- [PROVIDED INFORMATION]
┌────────

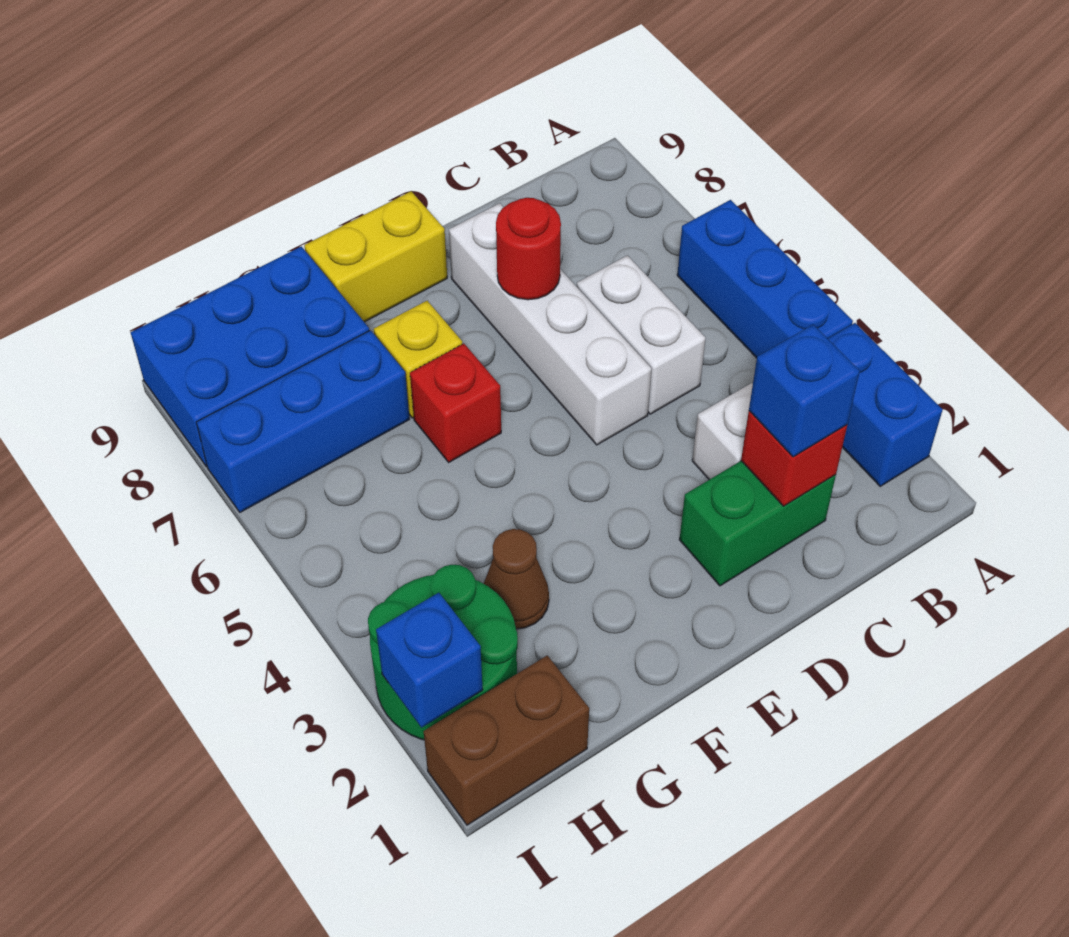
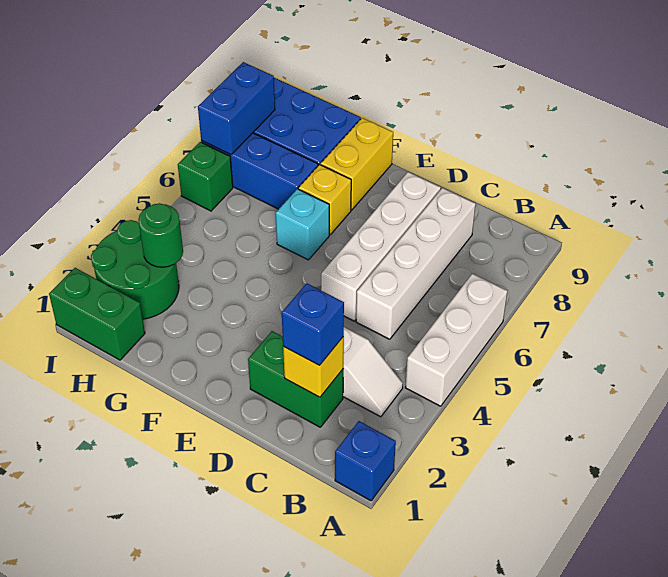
blue 1x2 brick [828,323,943,486] -> blue 1x2 brick moved to [198,62,275,155]
blue 1x3 brick [677,200,853,358] -> white 1x3 brick [405,274,507,406]
red 1x1 brick [741,411,847,506] -> yellow 1x1 brick [283,337,344,397]
white 1x2 brick [577,255,706,414] -> white 1x4 brick [356,188,476,339]
red 1x1 round brick [496,198,561,300] -> none
yellow 1x2 brick [304,191,447,322] -> yellow 1x2 brick turned to [321,118,393,210]
red 1x1 brick [410,344,501,462] -> cyan 1x1 brick [276,189,329,260]
brown 1x1 cone [484,529,549,629] -> none
brown 1x2 brick [424,656,589,825] -> green 1x2 brick [49,268,145,360]
none -> green 1x1 round brick [138,203,183,267]
blue 1x1 brick [376,593,483,728] -> blue 1x1 brick moved to [335,421,396,501]
none -> green 1x1 brick [178,142,233,211]

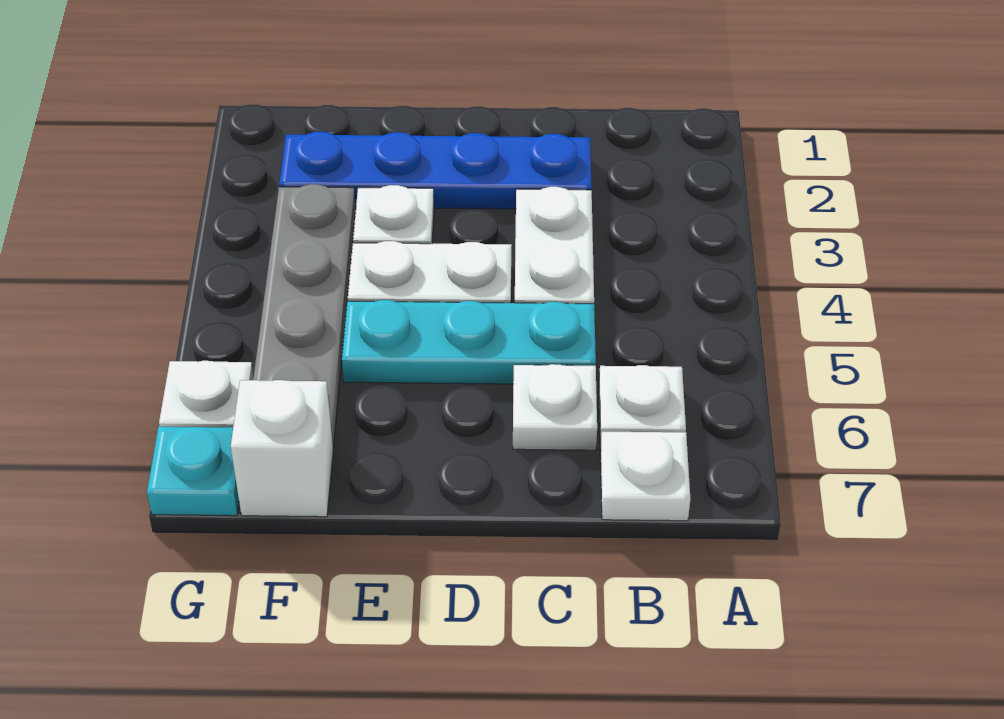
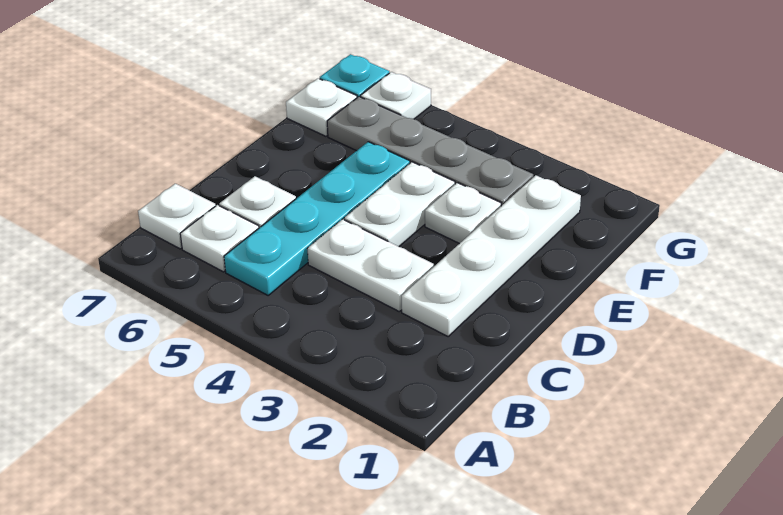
blue 1x4 plate [279,132,592,209] -> white 1x4 plate [402,175,581,336]
cyan 1x3 plate [342,300,596,384] -> cyan 1x4 plate [224,142,410,295]
white 1x1 brick [231,380,333,517] -> white 1x1 plate [286,78,357,136]

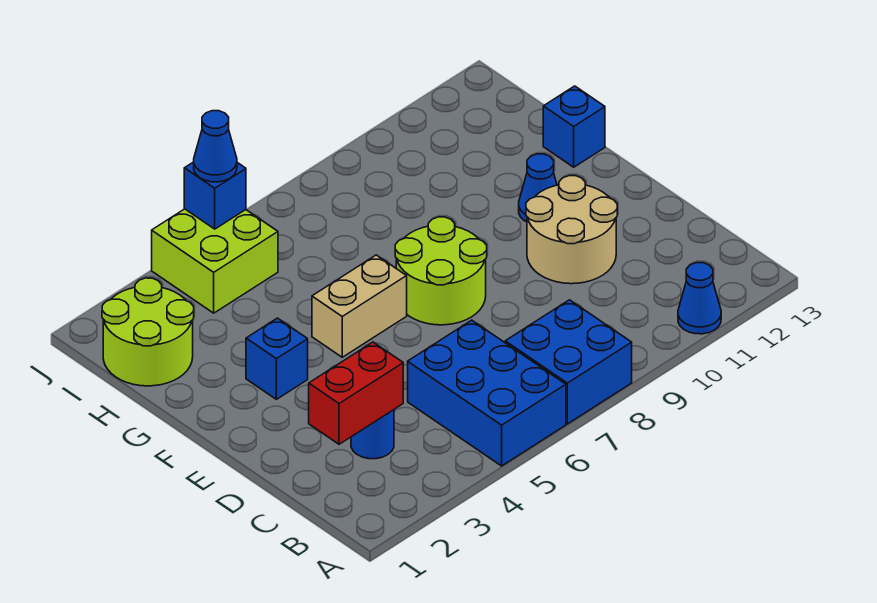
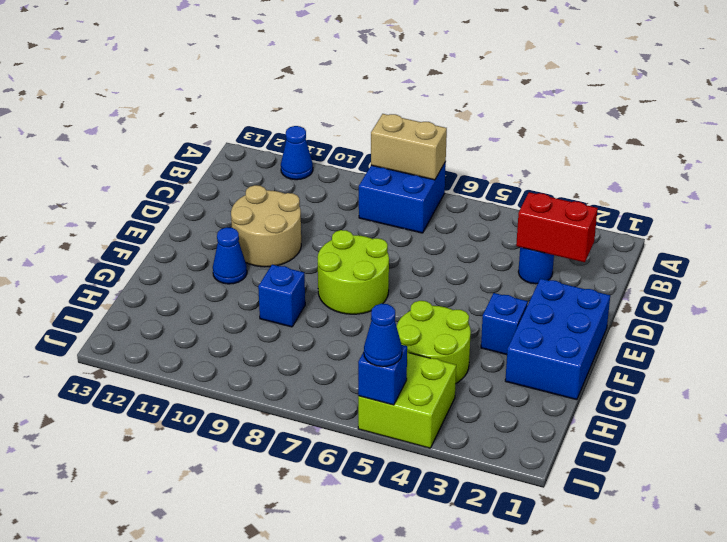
blue 2x3 brick [408,320,566,466] -> blue 2x3 brick moved to [505,279,610,400]
tan 1x2 brick [312,255,407,357] -> tan 1x2 brick moved to [371,114,447,180]
blue 1x1 brick [543,86,605,167] -> blue 1x1 brick moved to [258,265,305,327]
lime 2x2 round brick [102,278,194,386] -> lime 2x2 round brick moved to [397,301,471,383]

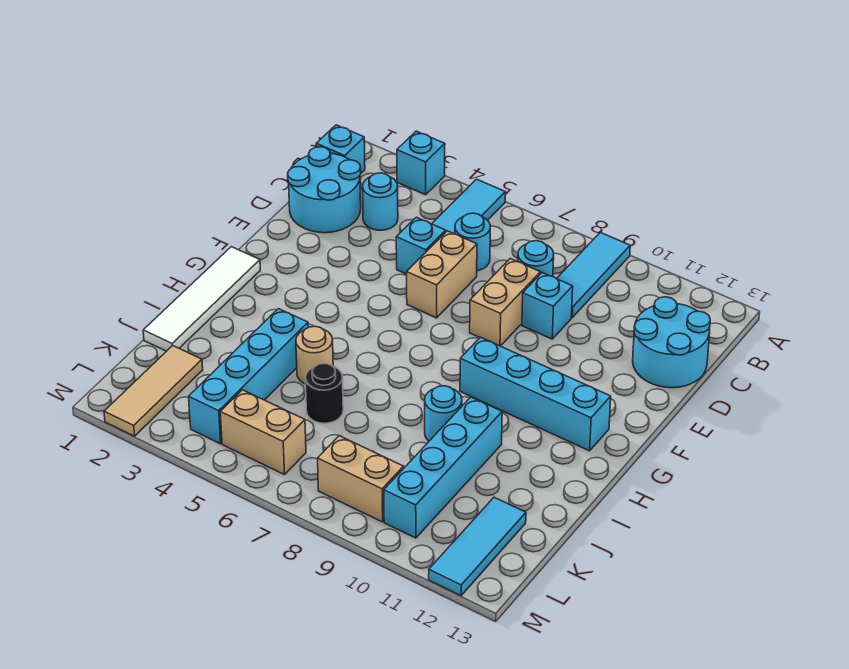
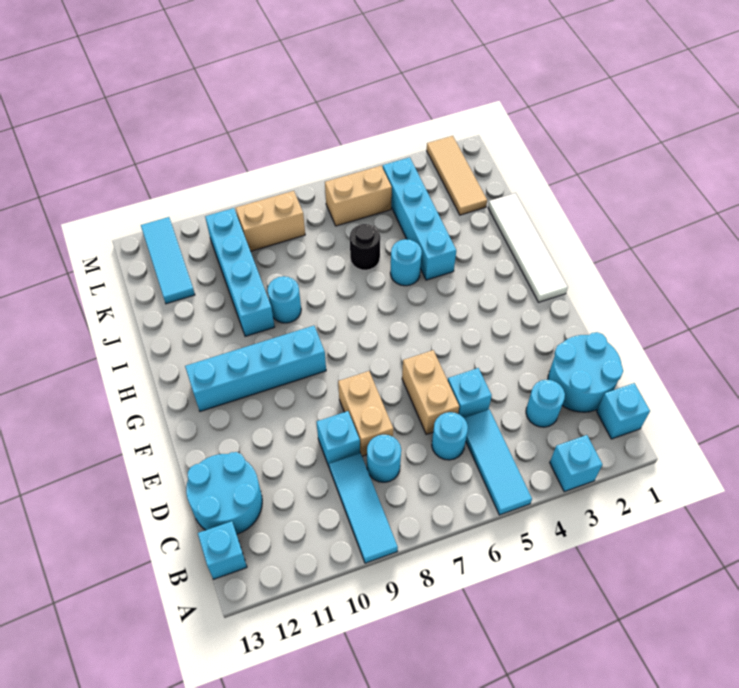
none -> cyan 1x1 brick [198,521,247,579]
tan 1x1 round brick [296,326,333,384] -> cyan 1x1 round brick [390,239,422,286]

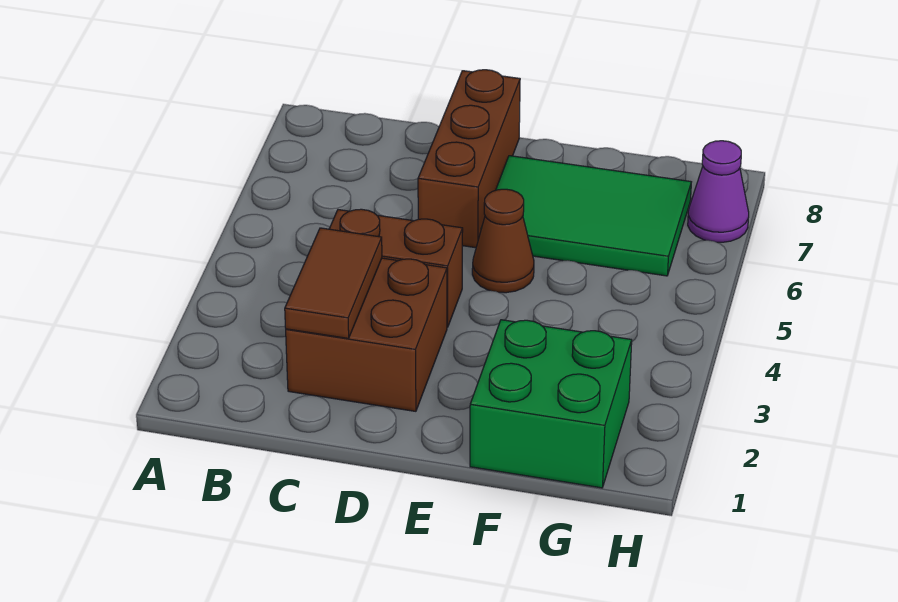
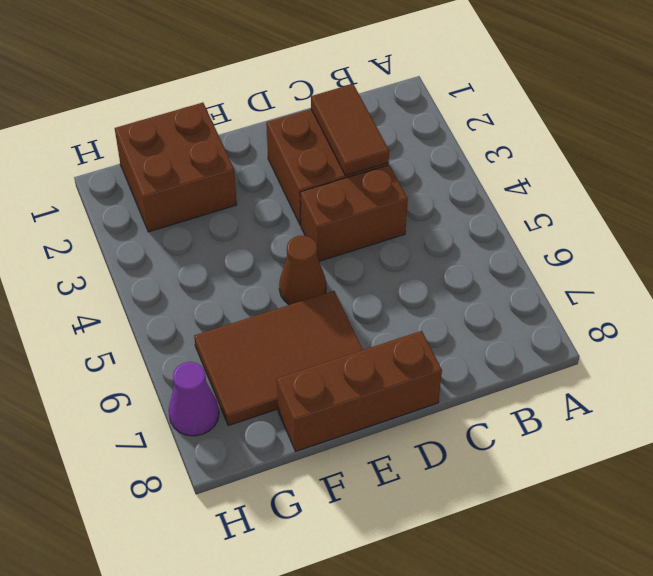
brown 1x3 brick [418,70,520,248] -> brown 1x3 brick turned to [277,331,442,451]
green 2x3 tile [496,156,691,276] -> brown 2x3 tile [194,291,363,426]
green 2x2 brick [470,320,632,488] -> brown 2x2 brick [115,103,237,232]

└────────

- [EXERCISE DESCRIPTION]
Once you have returned the line containing "none -> green 1x1 brick [178,142,233,211]", stop; begin at the first line of the material, keep each line exact, and skip the pictures.

- [RESULT]
blue 1x2 brick [828,323,943,486] -> blue 1x2 brick moved to [198,62,275,155]
blue 1x3 brick [677,200,853,358] -> white 1x3 brick [405,274,507,406]
red 1x1 brick [741,411,847,506] -> yellow 1x1 brick [283,337,344,397]
white 1x2 brick [577,255,706,414] -> white 1x4 brick [356,188,476,339]
red 1x1 round brick [496,198,561,300] -> none
yellow 1x2 brick [304,191,447,322] -> yellow 1x2 brick turned to [321,118,393,210]
red 1x1 brick [410,344,501,462] -> cyan 1x1 brick [276,189,329,260]
brown 1x1 cone [484,529,549,629] -> none
brown 1x2 brick [424,656,589,825] -> green 1x2 brick [49,268,145,360]
none -> green 1x1 round brick [138,203,183,267]
blue 1x1 brick [376,593,483,728] -> blue 1x1 brick moved to [335,421,396,501]
none -> green 1x1 brick [178,142,233,211]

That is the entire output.